──────── Data shown
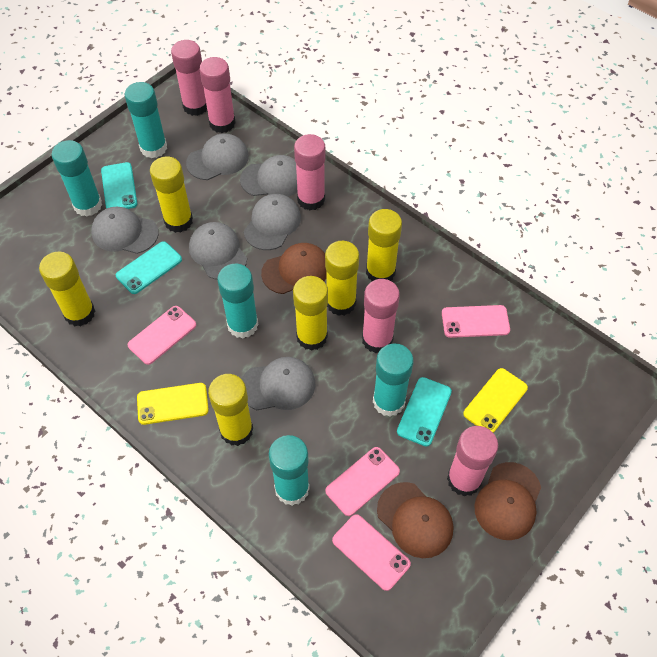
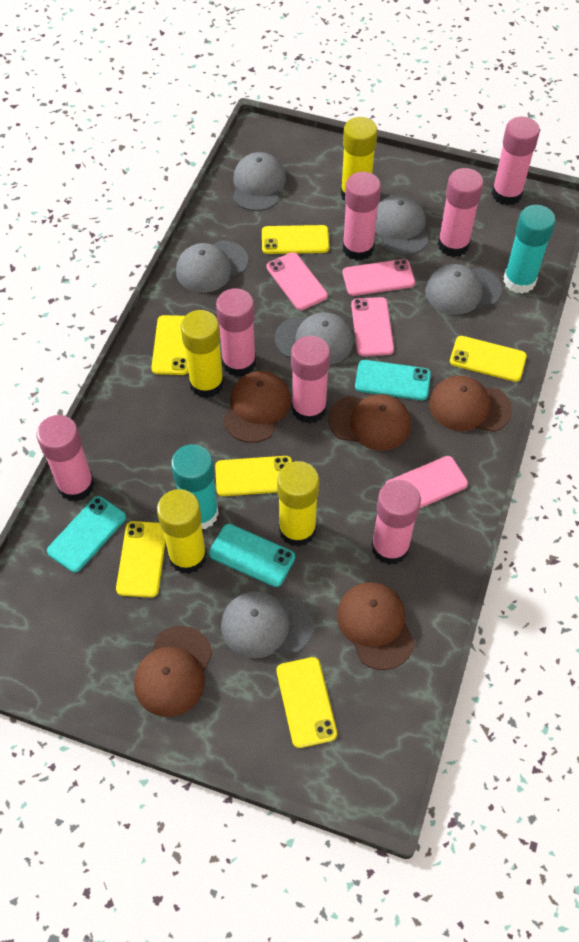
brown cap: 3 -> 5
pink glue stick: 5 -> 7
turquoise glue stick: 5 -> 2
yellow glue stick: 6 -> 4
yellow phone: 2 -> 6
────────────────
──────── Data shown
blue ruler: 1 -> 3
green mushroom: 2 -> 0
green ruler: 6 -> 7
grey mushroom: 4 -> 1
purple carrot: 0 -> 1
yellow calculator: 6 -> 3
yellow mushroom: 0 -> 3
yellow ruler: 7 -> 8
────────────────
──────── Data shown
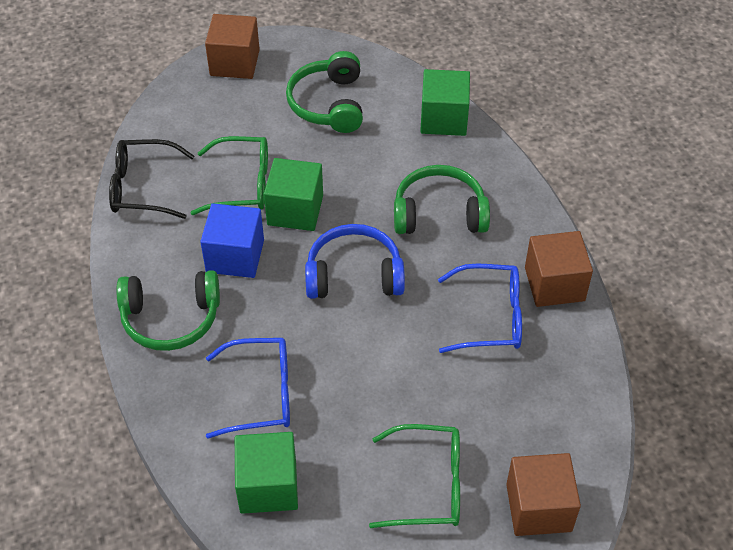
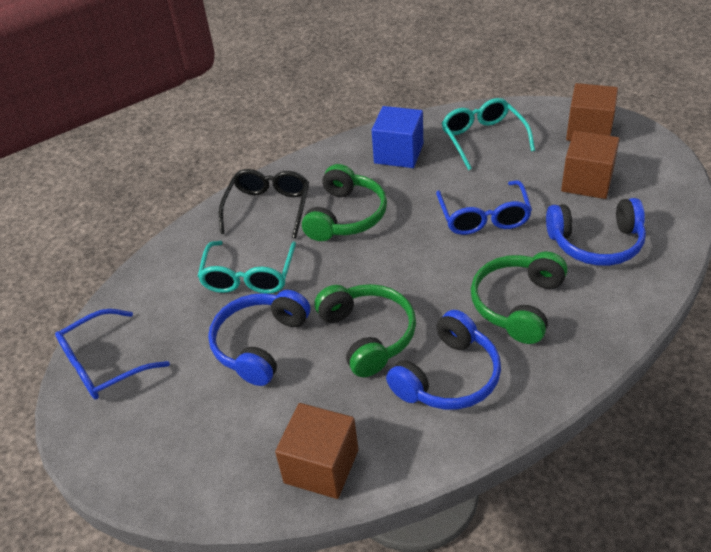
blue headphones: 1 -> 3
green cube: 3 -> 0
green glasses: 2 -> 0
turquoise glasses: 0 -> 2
────────────────
● Exercise details: Filter the records above, keeping each line that contains the word "turquoise".

● Exercise solution:
turquoise glue stick: 5 -> 2
turquoise glasses: 0 -> 2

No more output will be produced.